» Task to complete
You are asked to reproduce the listing exactly and to omit its pictures.

BEGIN

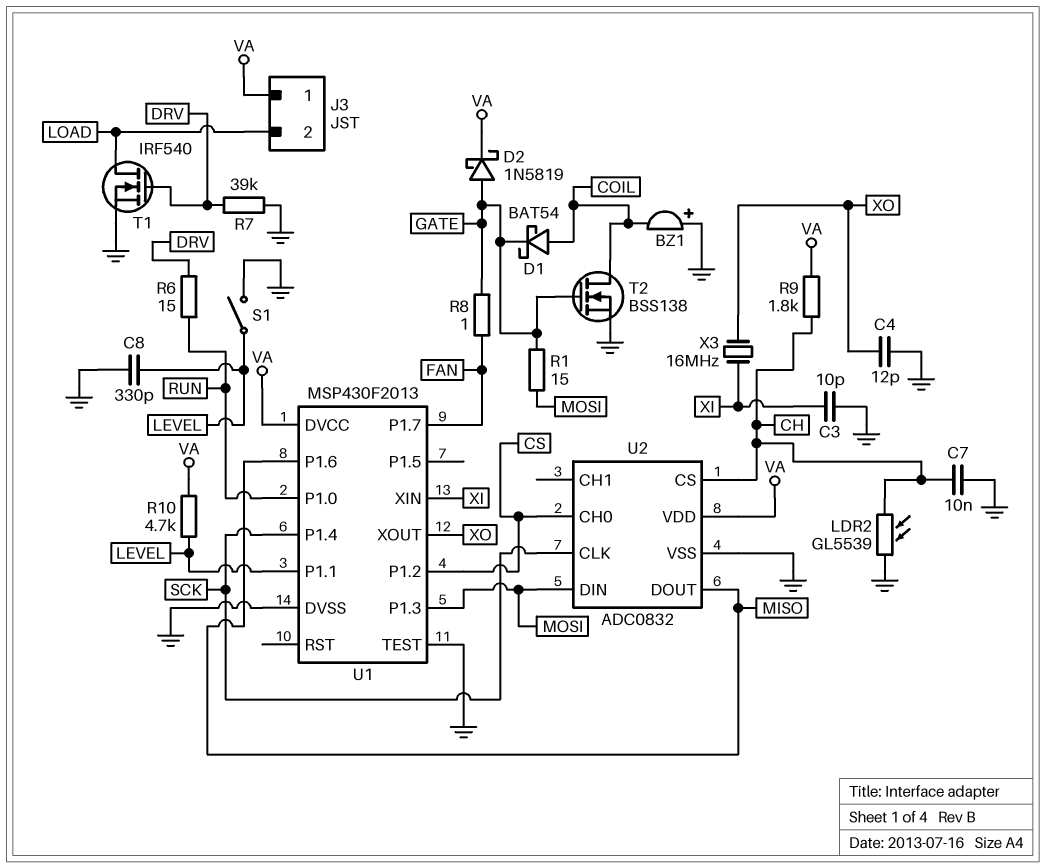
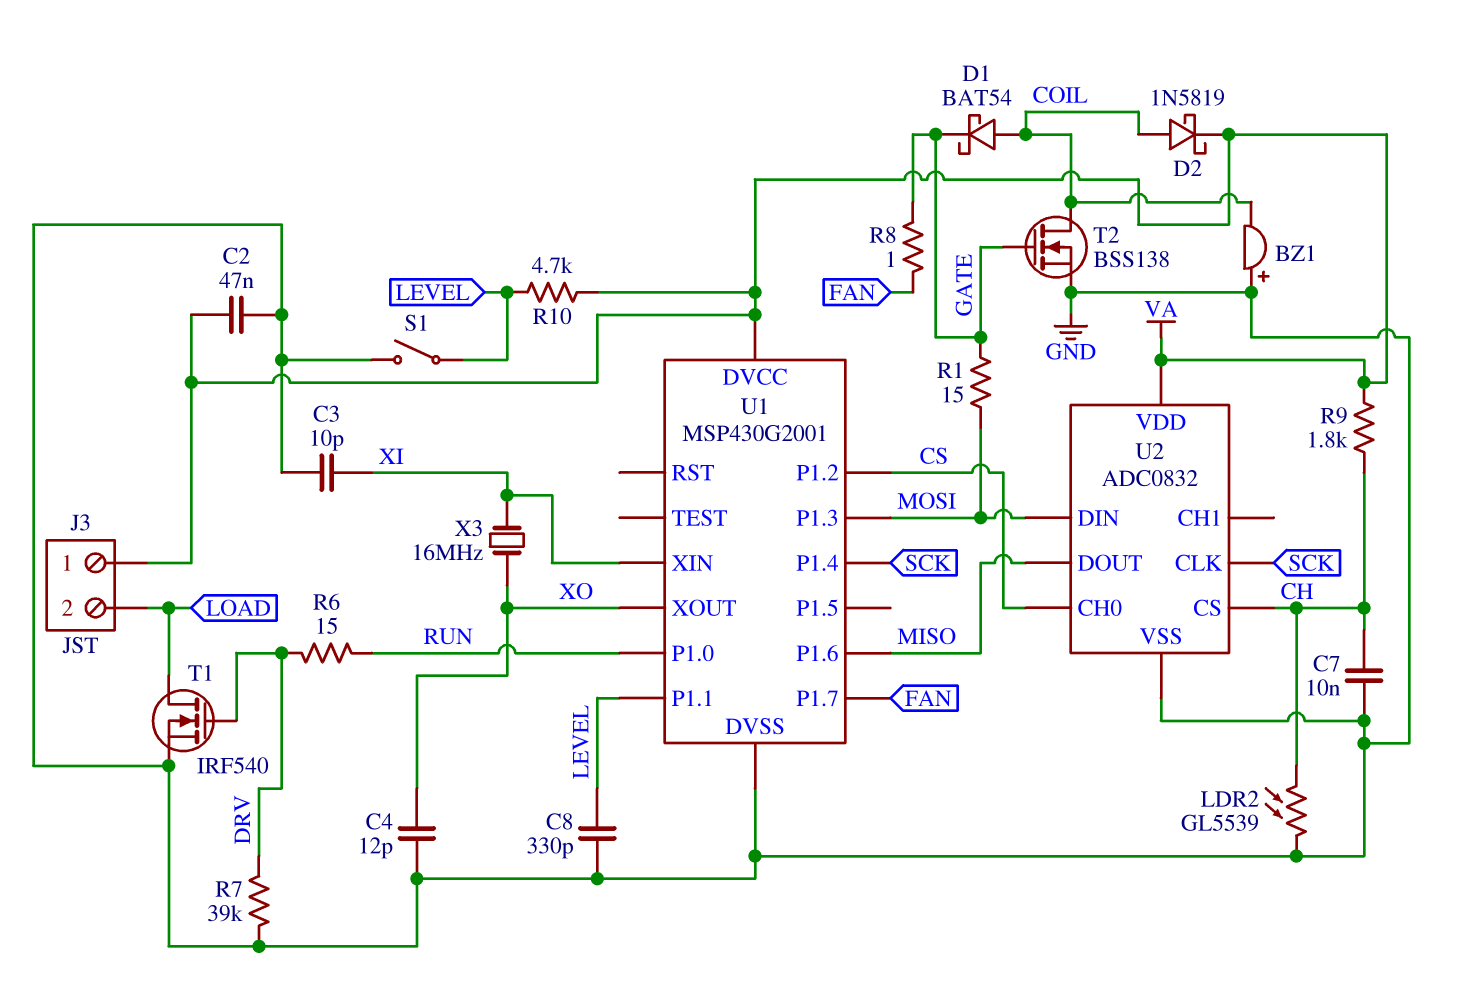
C2: none -> 47nF (GND, VA)
D2: schottky 1N5819 (A GATE, K VA) -> schottky 1N5819 (A COIL, K VA)
U1: MSP430F2013 -> MSP430G2001
U1 pin TEST: GND -> none

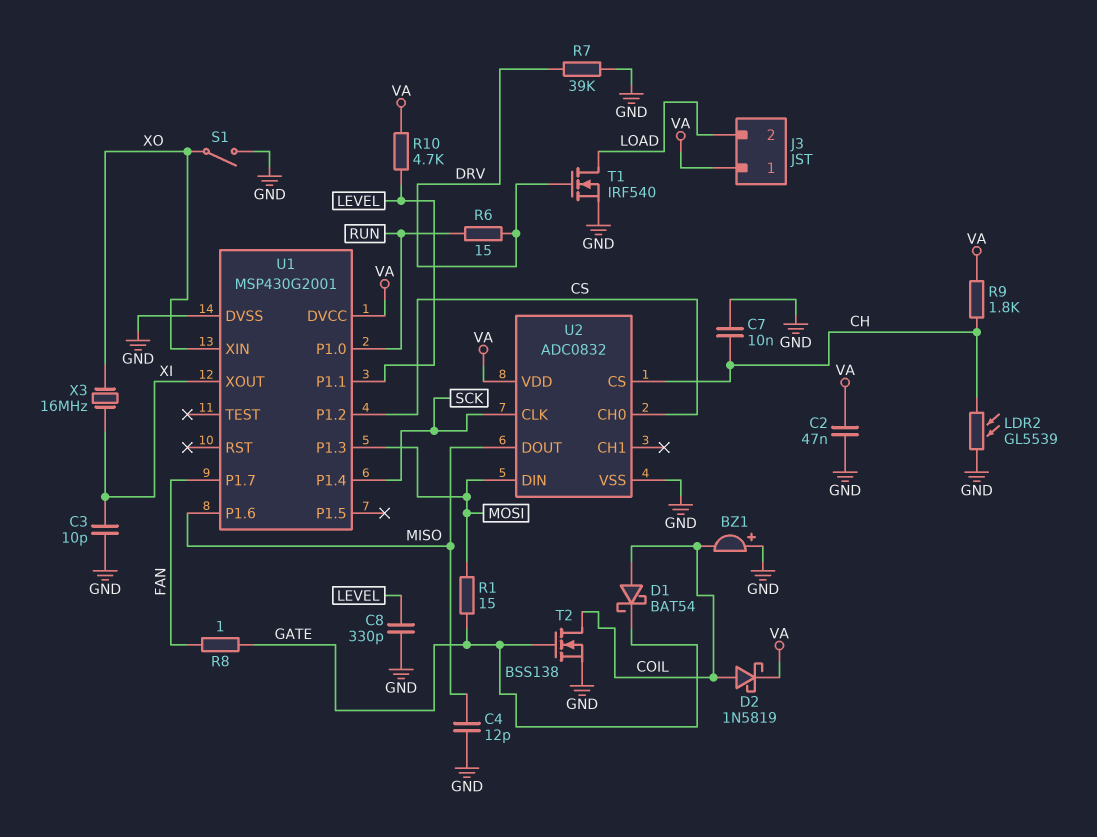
C4: 12pF (GND, XO) -> 12pF (GND, MISO)
S1: switch (GND, LEVEL) -> switch (GND, XO)
U1 pin XIN: XI -> XO
U1 pin XOUT: XO -> XI

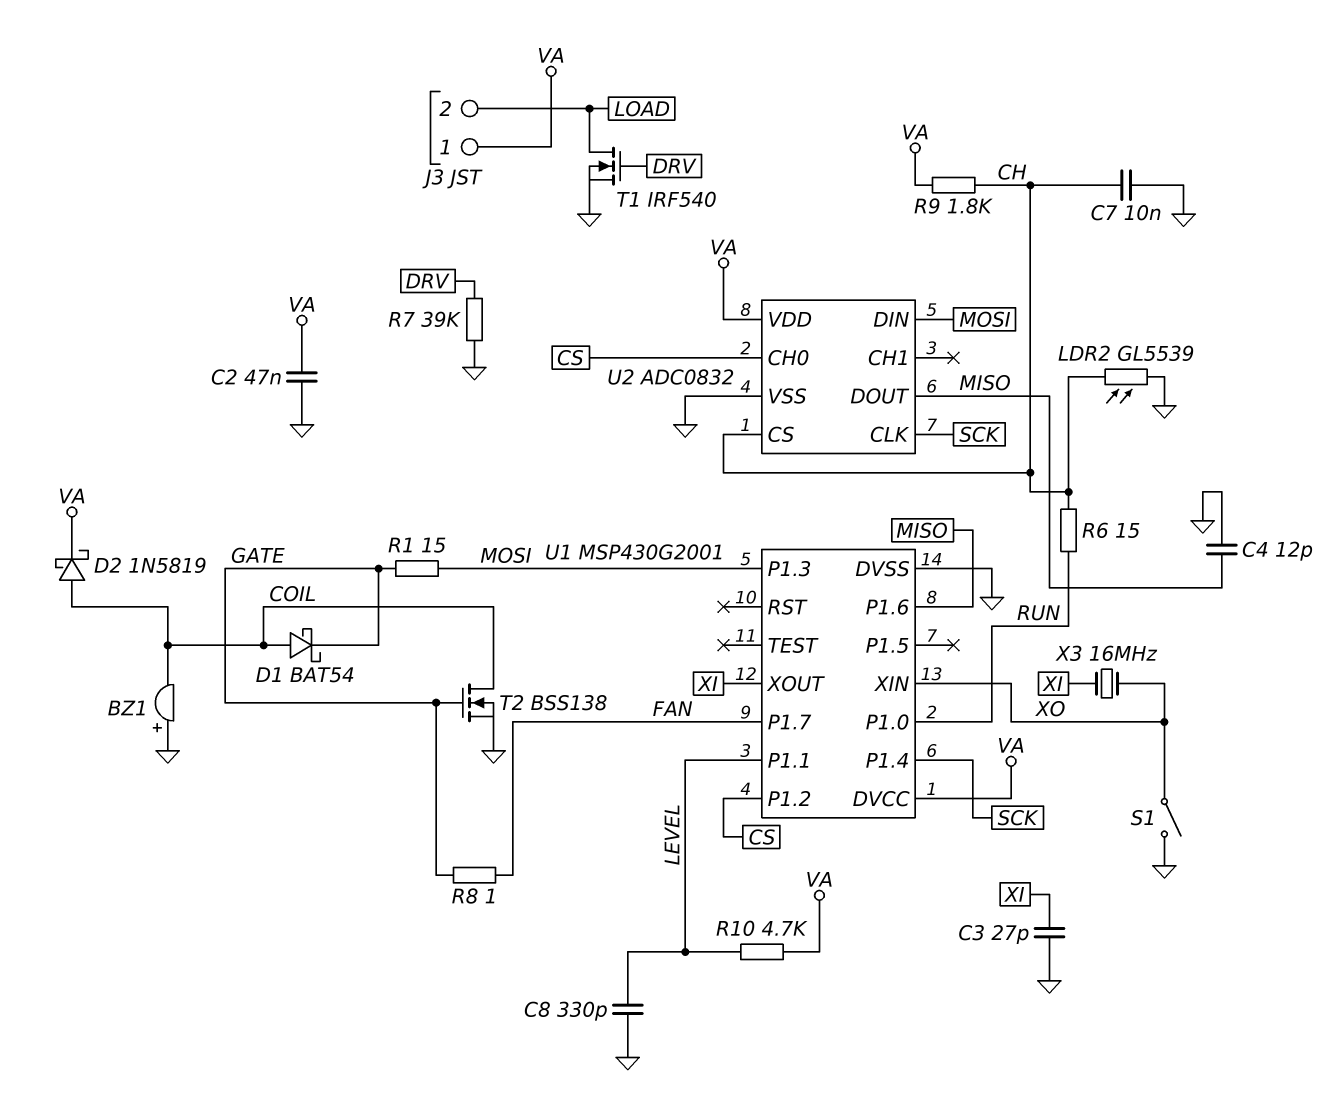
C3: 10pF (GND, XI) -> 27pF (GND, XI)
R6: 15 (DRV, RUN) -> 15 (CH, RUN)

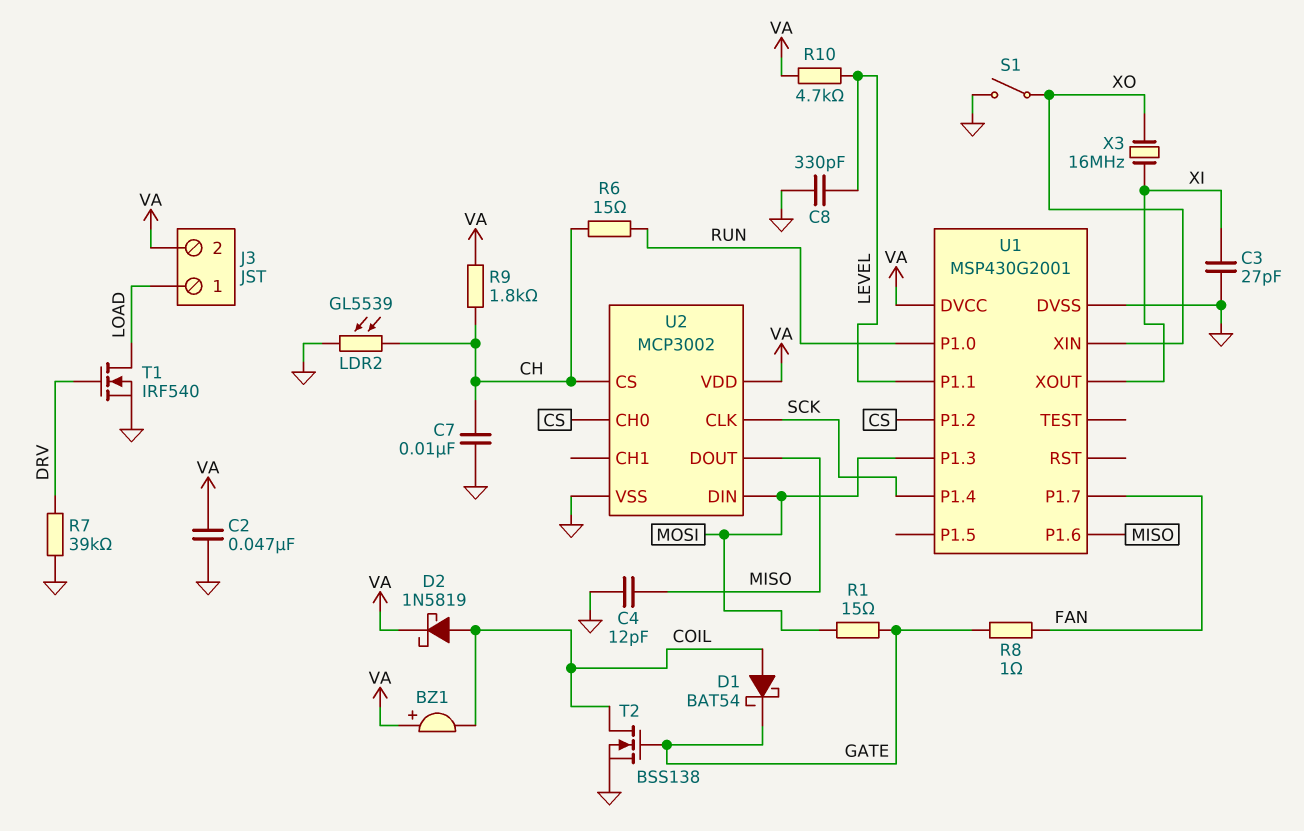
BZ1: buzzer (plus GND, minus COIL) -> buzzer (plus VA, minus COIL)
J3 pin 1: VA -> LOAD
J3 pin 2: LOAD -> VA
U2: ADC0832 -> MCP3002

END

» Answer space
C2: none -> 47nF (GND, VA)
D2: schottky 1N5819 (A GATE, K VA) -> schottky 1N5819 (A COIL, K VA)
U1: MSP430F2013 -> MSP430G2001
U1 pin TEST: GND -> none

C4: 12pF (GND, XO) -> 12pF (GND, MISO)
S1: switch (GND, LEVEL) -> switch (GND, XO)
U1 pin XIN: XI -> XO
U1 pin XOUT: XO -> XI

C3: 10pF (GND, XI) -> 27pF (GND, XI)
R6: 15 (DRV, RUN) -> 15 (CH, RUN)

BZ1: buzzer (plus GND, minus COIL) -> buzzer (plus VA, minus COIL)
J3 pin 1: VA -> LOAD
J3 pin 2: LOAD -> VA
U2: ADC0832 -> MCP3002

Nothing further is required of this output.